> Source records:
◆ ◆ ◆ ◆ ◆
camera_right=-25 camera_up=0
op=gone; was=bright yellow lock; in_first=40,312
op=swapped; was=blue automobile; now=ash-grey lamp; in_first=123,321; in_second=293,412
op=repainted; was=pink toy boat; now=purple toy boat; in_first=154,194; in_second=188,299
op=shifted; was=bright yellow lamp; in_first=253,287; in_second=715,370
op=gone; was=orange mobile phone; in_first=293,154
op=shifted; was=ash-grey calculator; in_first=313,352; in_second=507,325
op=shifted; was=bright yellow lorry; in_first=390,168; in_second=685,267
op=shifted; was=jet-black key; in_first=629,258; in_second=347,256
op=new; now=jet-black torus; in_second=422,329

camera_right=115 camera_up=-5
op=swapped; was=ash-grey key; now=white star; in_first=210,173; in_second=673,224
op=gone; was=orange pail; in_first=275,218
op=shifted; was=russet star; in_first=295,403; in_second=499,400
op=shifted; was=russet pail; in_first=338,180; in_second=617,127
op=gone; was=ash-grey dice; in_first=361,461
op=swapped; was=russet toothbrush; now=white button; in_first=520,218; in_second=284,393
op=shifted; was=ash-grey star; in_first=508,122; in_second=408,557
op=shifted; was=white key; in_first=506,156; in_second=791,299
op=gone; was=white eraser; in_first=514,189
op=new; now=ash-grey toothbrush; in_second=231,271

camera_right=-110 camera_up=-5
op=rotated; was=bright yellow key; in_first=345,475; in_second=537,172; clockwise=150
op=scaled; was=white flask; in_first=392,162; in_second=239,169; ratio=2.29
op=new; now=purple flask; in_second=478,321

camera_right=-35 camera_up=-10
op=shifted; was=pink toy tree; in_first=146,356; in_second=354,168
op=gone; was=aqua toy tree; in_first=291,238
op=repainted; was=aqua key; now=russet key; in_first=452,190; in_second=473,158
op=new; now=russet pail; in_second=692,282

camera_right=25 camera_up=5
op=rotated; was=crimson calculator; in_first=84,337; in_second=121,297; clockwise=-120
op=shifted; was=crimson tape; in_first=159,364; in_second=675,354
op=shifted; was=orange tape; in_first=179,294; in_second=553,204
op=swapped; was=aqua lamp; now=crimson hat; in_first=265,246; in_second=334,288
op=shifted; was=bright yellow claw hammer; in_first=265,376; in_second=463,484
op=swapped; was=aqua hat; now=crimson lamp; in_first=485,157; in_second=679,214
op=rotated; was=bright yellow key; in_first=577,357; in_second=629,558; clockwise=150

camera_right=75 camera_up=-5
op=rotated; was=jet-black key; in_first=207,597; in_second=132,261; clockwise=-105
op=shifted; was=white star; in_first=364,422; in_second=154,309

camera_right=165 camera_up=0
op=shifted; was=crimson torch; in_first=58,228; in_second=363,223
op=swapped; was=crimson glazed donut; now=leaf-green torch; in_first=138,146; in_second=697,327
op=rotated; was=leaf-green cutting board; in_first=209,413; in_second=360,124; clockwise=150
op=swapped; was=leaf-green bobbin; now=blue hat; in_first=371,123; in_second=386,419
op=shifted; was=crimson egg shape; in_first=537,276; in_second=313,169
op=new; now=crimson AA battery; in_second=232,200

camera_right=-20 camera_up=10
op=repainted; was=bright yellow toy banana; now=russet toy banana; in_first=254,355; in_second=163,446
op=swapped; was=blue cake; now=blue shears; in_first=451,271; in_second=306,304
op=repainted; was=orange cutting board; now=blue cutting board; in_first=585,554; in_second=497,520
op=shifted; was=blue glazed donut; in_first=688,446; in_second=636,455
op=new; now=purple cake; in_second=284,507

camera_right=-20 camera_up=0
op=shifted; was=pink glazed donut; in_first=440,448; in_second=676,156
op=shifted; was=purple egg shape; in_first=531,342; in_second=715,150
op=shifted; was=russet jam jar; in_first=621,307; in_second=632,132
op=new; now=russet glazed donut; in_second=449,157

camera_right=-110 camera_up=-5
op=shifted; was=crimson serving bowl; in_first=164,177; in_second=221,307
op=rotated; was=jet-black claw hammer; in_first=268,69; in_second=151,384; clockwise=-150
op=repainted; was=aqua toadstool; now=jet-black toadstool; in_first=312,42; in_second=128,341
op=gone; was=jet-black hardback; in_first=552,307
◆ ◆ ◆ ◆ ◆
> Problem requirements:
Nothing but an exact copy of the lines from the start of the entries through the line containing "op=swapped; was=blue automobile;" belongs in the response.

> Finished task:
camera_right=-25 camera_up=0
op=gone; was=bright yellow lock; in_first=40,312
op=swapped; was=blue automobile; now=ash-grey lamp; in_first=123,321; in_second=293,412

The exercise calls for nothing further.